- [Action item]: Write out all the data again, exactly.

=== Provided records ===

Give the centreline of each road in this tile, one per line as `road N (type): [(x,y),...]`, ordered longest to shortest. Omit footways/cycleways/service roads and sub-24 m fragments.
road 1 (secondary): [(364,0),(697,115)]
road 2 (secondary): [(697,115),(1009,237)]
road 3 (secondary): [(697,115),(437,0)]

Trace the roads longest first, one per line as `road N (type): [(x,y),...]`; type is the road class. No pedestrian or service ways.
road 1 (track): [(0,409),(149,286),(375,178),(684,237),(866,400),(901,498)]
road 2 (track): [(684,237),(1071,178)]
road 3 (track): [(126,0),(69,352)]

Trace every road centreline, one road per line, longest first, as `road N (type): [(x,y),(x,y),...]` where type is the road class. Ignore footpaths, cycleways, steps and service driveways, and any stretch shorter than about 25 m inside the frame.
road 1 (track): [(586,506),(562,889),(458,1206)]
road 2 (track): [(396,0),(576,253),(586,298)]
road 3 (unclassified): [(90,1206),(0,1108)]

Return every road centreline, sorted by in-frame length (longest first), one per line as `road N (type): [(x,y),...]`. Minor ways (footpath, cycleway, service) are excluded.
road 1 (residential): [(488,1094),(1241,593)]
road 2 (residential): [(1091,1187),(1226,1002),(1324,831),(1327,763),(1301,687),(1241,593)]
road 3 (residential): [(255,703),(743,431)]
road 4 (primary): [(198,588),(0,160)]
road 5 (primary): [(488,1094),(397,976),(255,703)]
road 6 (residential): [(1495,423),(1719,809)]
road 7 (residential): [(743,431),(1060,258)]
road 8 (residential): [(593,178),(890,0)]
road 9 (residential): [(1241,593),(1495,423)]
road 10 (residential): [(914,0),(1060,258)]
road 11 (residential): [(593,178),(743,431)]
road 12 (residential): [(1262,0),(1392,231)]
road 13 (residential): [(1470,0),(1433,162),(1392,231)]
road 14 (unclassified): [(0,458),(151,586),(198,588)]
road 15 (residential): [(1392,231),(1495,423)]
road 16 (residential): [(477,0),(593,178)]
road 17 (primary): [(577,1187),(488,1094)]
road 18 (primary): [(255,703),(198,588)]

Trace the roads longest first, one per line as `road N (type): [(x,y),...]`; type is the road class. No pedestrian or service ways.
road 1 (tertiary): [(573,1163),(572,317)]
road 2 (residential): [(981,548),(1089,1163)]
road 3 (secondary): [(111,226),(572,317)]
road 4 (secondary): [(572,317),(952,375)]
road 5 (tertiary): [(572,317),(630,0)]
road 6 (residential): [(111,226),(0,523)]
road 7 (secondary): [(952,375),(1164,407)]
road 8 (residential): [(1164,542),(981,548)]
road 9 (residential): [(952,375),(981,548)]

===

- [Result of this exercise]:
Give the centreline of each road in this tile, one per line as `road N (type): [(x,y),...]`, ordered longest to shortest. Omit footways/cycleways/service roads and sub-24 m fragments.
road 1 (secondary): [(364,0),(697,115)]
road 2 (secondary): [(697,115),(1009,237)]
road 3 (secondary): [(697,115),(437,0)]

Trace the roads longest first, one per line as `road N (type): [(x,y),...]`; type is the road class. No pedestrian or service ways.
road 1 (track): [(0,409),(149,286),(375,178),(684,237),(866,400),(901,498)]
road 2 (track): [(684,237),(1071,178)]
road 3 (track): [(126,0),(69,352)]

Trace every road centreline, one road per line, longest first, as `road N (type): [(x,y),(x,y),...]` where type is the road class. Ignore footpaths, cycleways, steps and service driveways, and any stretch shorter than about 25 m inside the frame.
road 1 (track): [(586,506),(562,889),(458,1206)]
road 2 (track): [(396,0),(576,253),(586,298)]
road 3 (unclassified): [(90,1206),(0,1108)]

Return every road centreline, sorted by in-frame length (longest first), one per line as `road N (type): [(x,y),...]`. Minor ways (footpath, cycleway, service) are excluded.
road 1 (residential): [(488,1094),(1241,593)]
road 2 (residential): [(1091,1187),(1226,1002),(1324,831),(1327,763),(1301,687),(1241,593)]
road 3 (residential): [(255,703),(743,431)]
road 4 (primary): [(198,588),(0,160)]
road 5 (primary): [(488,1094),(397,976),(255,703)]
road 6 (residential): [(1495,423),(1719,809)]
road 7 (residential): [(743,431),(1060,258)]
road 8 (residential): [(593,178),(890,0)]
road 9 (residential): [(1241,593),(1495,423)]
road 10 (residential): [(914,0),(1060,258)]
road 11 (residential): [(593,178),(743,431)]
road 12 (residential): [(1262,0),(1392,231)]
road 13 (residential): [(1470,0),(1433,162),(1392,231)]
road 14 (unclassified): [(0,458),(151,586),(198,588)]
road 15 (residential): [(1392,231),(1495,423)]
road 16 (residential): [(477,0),(593,178)]
road 17 (primary): [(577,1187),(488,1094)]
road 18 (primary): [(255,703),(198,588)]

Trace the roads longest first, one per line as `road N (type): [(x,y),...]`; type is the road class. No pedestrian or service ways.
road 1 (tertiary): [(573,1163),(572,317)]
road 2 (residential): [(981,548),(1089,1163)]
road 3 (secondary): [(111,226),(572,317)]
road 4 (secondary): [(572,317),(952,375)]
road 5 (tertiary): [(572,317),(630,0)]
road 6 (residential): [(111,226),(0,523)]
road 7 (secondary): [(952,375),(1164,407)]
road 8 (residential): [(1164,542),(981,548)]
road 9 (residential): [(952,375),(981,548)]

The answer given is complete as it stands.